■ Task
Exact copies of all the lines below are wanted, without a single picture.

■ Data shown
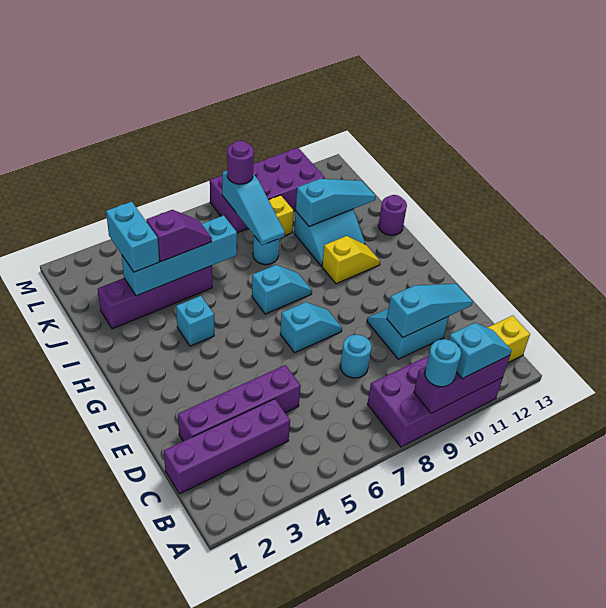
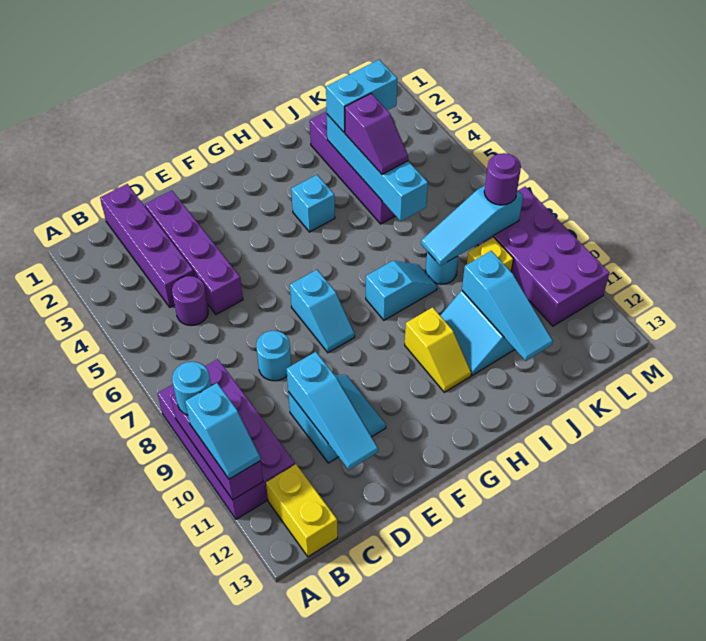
cyan slope H7:H8 level 1 top 7 -> cyan slope H8:I8 level 1 top H
purple round brick I13 level 1 -> purple round brick C5 level 1

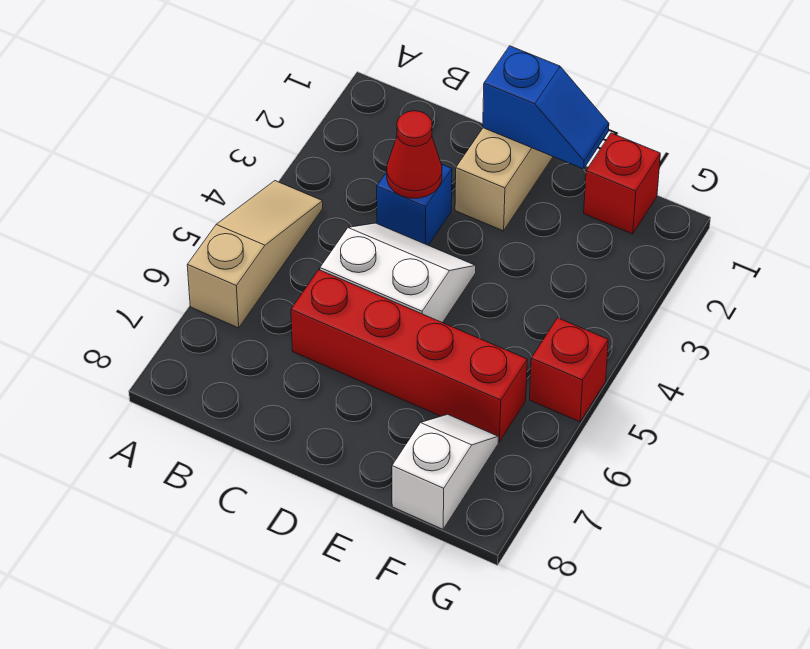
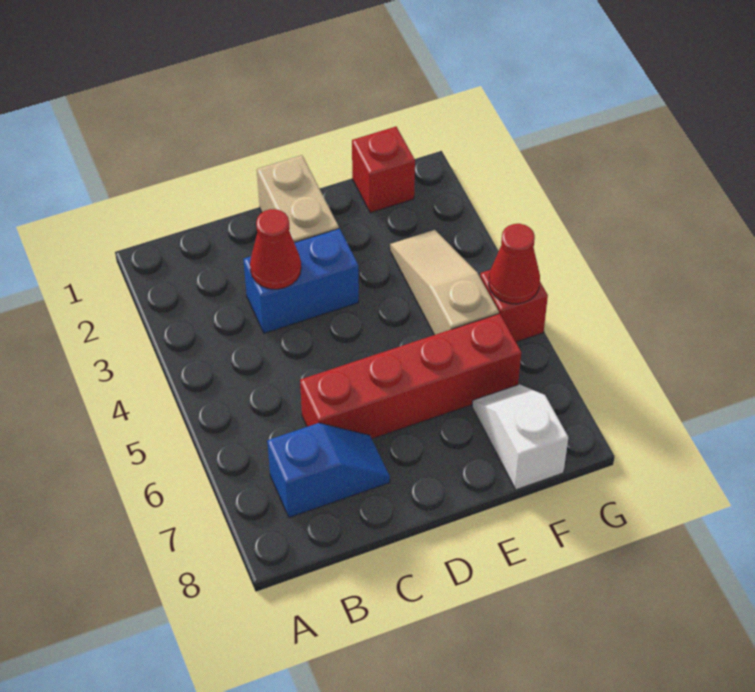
tan slope A4:A6 level 1 top 6 -> tan slope F3:F5 level 1 top 5
blue brick C3 level 1 -> blue brick C3:D3 level 1
white slope C4:D5 level 1 top 5 -> none
blue slope D1:E1 level 2 top D -> blue slope B7:C7 level 1 top B
none -> red cone G5 level 2

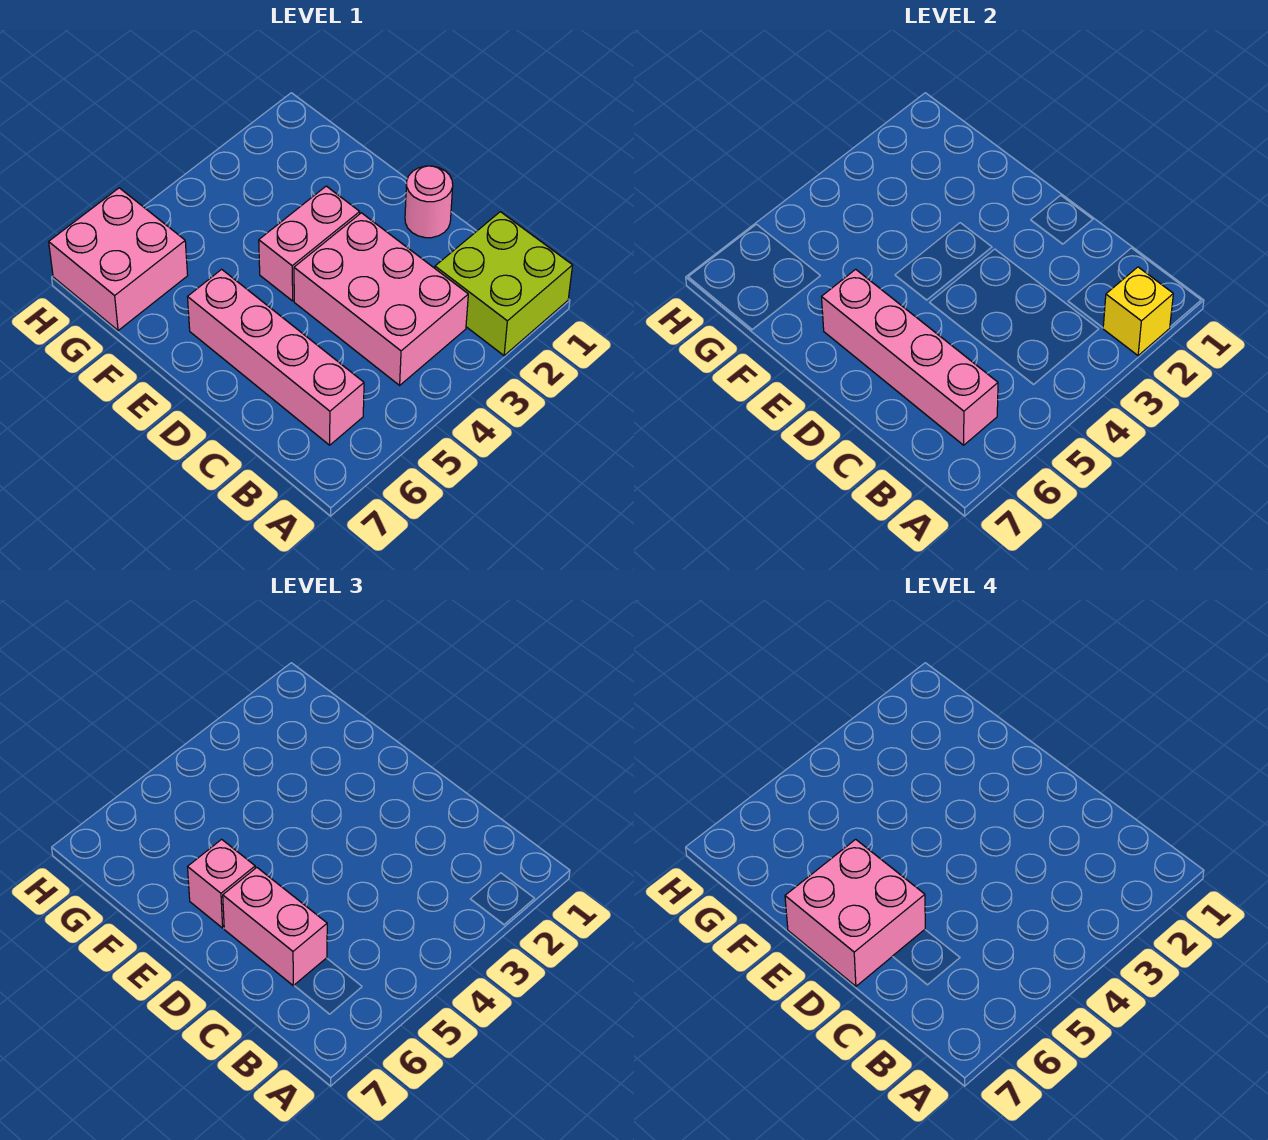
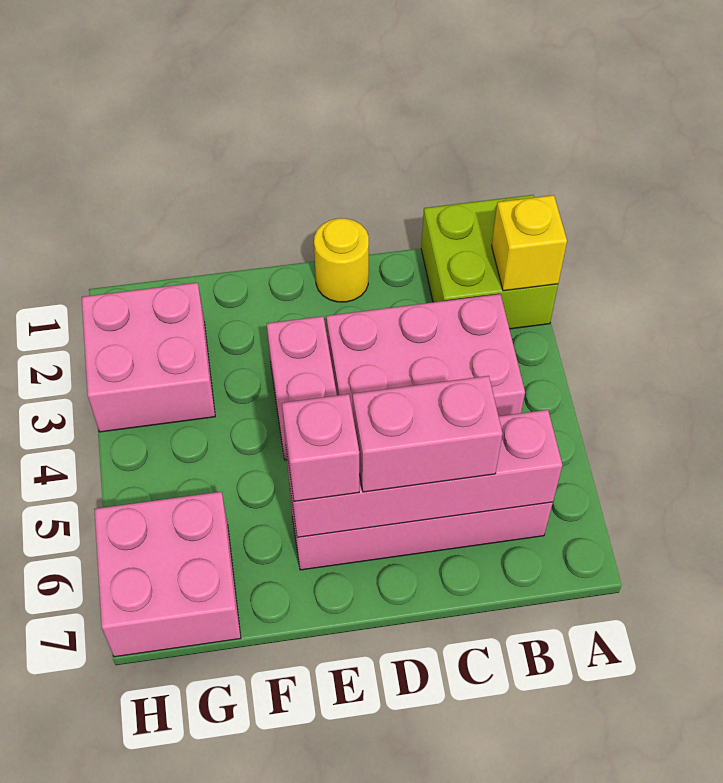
pink round brick D1 level 1 -> yellow round brick D1 level 1
pink brick D6:E7 level 4 -> pink brick G2:H3 level 1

■ Answer box
cyan slope H7:H8 level 1 top 7 -> cyan slope H8:I8 level 1 top H
purple round brick I13 level 1 -> purple round brick C5 level 1

tan slope A4:A6 level 1 top 6 -> tan slope F3:F5 level 1 top 5
blue brick C3 level 1 -> blue brick C3:D3 level 1
white slope C4:D5 level 1 top 5 -> none
blue slope D1:E1 level 2 top D -> blue slope B7:C7 level 1 top B
none -> red cone G5 level 2

pink round brick D1 level 1 -> yellow round brick D1 level 1
pink brick D6:E7 level 4 -> pink brick G2:H3 level 1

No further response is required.